Everything from the first line of the entries through the line containing "pink plate L11:M12" is to be retyped exactly, and nothing beyond it.

____

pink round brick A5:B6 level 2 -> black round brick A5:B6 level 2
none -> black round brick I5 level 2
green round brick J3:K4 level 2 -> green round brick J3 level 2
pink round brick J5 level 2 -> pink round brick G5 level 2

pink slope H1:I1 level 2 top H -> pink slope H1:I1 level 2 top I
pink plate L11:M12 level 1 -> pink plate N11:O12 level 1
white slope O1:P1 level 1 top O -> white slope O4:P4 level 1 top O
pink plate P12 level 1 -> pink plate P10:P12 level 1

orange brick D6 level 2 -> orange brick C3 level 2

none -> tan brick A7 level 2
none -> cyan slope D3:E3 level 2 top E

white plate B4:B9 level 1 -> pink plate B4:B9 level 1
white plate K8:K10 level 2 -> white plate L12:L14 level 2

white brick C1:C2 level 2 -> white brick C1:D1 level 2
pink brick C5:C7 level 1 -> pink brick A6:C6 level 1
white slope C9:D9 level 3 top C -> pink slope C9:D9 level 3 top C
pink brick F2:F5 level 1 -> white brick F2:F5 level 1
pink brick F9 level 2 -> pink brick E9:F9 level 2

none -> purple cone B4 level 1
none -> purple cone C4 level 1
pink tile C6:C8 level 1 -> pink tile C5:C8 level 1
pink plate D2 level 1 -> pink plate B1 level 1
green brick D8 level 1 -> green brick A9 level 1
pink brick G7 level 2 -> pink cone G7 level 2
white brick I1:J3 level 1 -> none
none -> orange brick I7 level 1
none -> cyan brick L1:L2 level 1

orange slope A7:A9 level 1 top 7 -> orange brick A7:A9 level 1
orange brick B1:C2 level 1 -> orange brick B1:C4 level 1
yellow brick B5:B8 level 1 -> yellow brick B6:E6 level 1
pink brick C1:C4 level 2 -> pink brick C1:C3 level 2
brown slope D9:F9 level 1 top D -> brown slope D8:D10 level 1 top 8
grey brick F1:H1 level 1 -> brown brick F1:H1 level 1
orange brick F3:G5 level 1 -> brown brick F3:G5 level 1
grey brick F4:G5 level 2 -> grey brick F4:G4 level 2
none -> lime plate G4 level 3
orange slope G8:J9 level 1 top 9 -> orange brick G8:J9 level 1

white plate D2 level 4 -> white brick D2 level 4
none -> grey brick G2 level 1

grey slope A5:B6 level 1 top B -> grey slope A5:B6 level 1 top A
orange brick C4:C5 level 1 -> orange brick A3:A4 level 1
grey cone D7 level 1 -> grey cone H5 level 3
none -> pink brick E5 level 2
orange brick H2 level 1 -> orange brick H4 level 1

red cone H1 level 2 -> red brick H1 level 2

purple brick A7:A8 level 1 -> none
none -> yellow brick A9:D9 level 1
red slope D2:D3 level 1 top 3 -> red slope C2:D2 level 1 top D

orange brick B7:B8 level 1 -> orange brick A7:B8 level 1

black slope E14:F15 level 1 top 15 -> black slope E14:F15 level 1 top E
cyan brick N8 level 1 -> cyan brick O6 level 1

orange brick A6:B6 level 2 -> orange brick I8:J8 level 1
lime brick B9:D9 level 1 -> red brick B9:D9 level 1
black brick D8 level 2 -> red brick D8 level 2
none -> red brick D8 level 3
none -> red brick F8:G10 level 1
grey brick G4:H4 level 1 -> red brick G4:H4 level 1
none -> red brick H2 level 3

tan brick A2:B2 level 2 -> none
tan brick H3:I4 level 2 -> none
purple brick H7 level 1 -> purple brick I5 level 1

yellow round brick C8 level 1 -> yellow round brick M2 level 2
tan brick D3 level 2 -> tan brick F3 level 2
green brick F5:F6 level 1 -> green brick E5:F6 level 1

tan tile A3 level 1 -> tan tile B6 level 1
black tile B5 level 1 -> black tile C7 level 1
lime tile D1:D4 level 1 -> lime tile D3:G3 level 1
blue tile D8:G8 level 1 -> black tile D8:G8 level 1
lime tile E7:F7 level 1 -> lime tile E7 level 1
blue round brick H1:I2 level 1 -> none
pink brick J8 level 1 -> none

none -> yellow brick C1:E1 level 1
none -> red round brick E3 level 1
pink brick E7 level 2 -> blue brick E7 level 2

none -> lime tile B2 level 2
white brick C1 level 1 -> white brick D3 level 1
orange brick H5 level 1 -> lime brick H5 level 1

____

• _WRITTEN RESPONSE_
pink round brick A5:B6 level 2 -> black round brick A5:B6 level 2
none -> black round brick I5 level 2
green round brick J3:K4 level 2 -> green round brick J3 level 2
pink round brick J5 level 2 -> pink round brick G5 level 2

pink slope H1:I1 level 2 top H -> pink slope H1:I1 level 2 top I
pink plate L11:M12 level 1 -> pink plate N11:O12 level 1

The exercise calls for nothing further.